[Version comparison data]

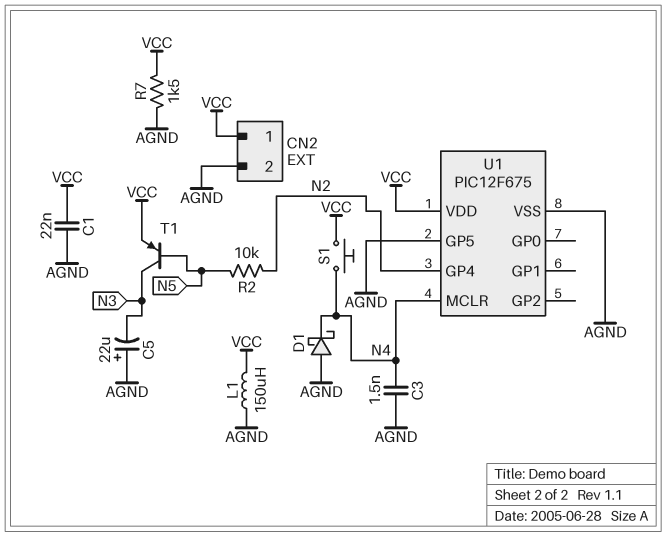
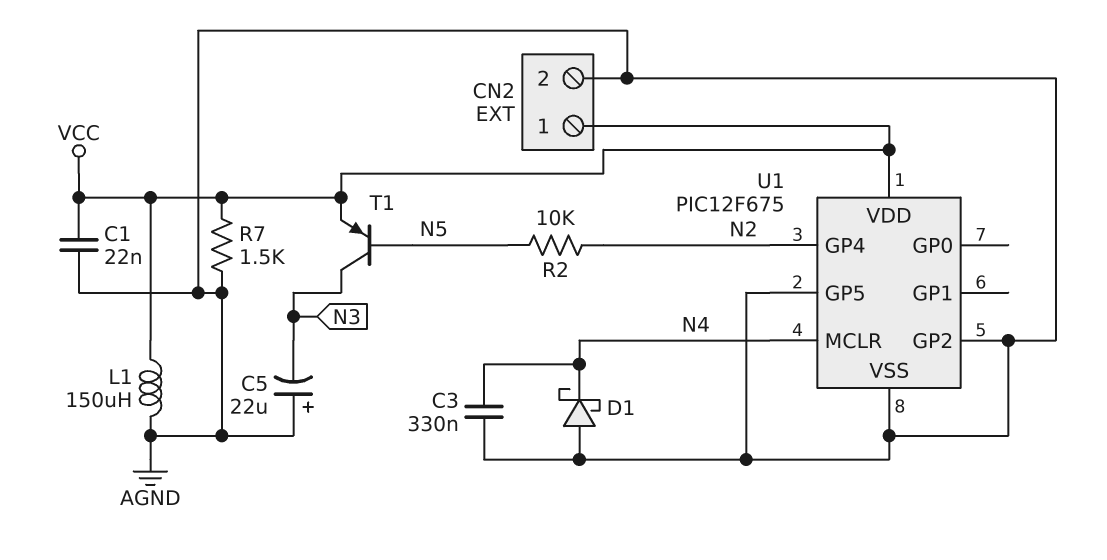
C3: 1.5nF (AGND, N4) -> 330nF (AGND, N4)
S1: button (N4, VCC) -> none
U1 pin GP2: none -> AGND

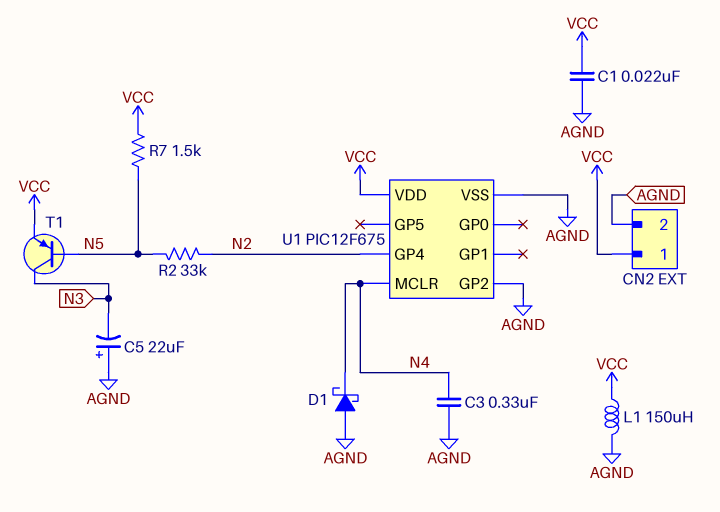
R2: 10k (N2, N5) -> 33k (N2, N5)
R7: 1.5k (AGND, VCC) -> 1.5k (N5, VCC)
U1 pin GP5: AGND -> none

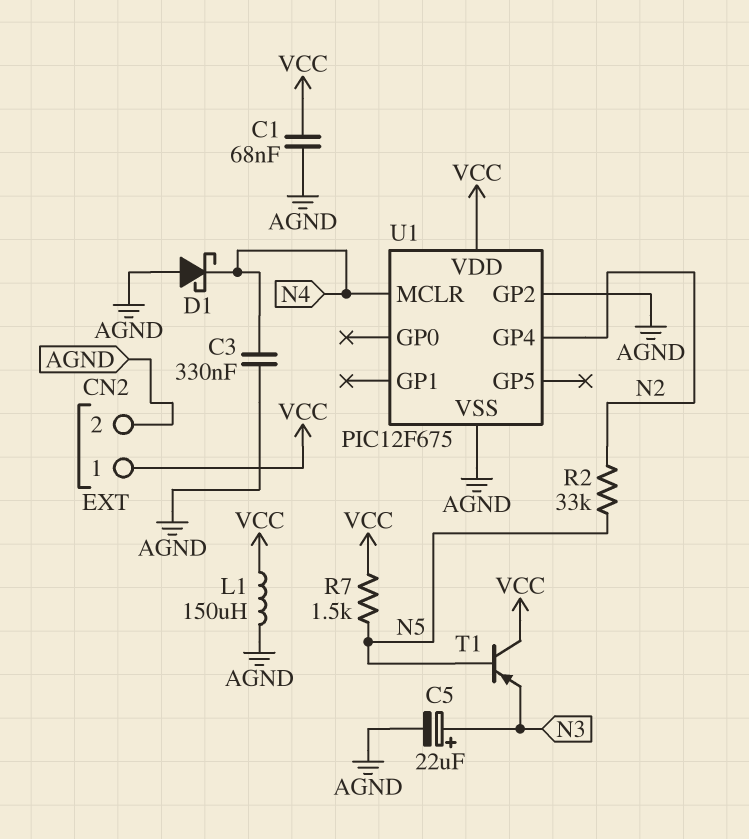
C1: 22nF (AGND, VCC) -> 68nF (AGND, VCC)
C5: 22uF (plus AGND, minus N3) -> 22uF (plus N3, minus AGND)
T1: PNP (B N5, C N3, E VCC) -> PNP (B N5, C VCC, E N3)

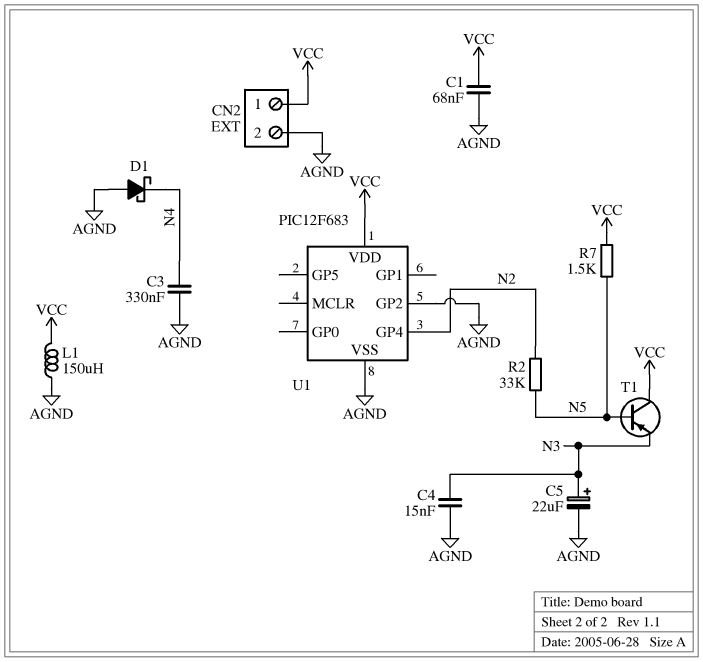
C4: none -> 15nF (AGND, N3)
U1: PIC12F675 -> PIC12F683
U1 pin MCLR: N4 -> none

Instructions for the task:
Give back all the records as they stand, but with no pictures in the copy.

Solution to this problem:
C3: 1.5nF (AGND, N4) -> 330nF (AGND, N4)
S1: button (N4, VCC) -> none
U1 pin GP2: none -> AGND

R2: 10k (N2, N5) -> 33k (N2, N5)
R7: 1.5k (AGND, VCC) -> 1.5k (N5, VCC)
U1 pin GP5: AGND -> none

C1: 22nF (AGND, VCC) -> 68nF (AGND, VCC)
C5: 22uF (plus AGND, minus N3) -> 22uF (plus N3, minus AGND)
T1: PNP (B N5, C N3, E VCC) -> PNP (B N5, C VCC, E N3)

C4: none -> 15nF (AGND, N3)
U1: PIC12F675 -> PIC12F683
U1 pin MCLR: N4 -> none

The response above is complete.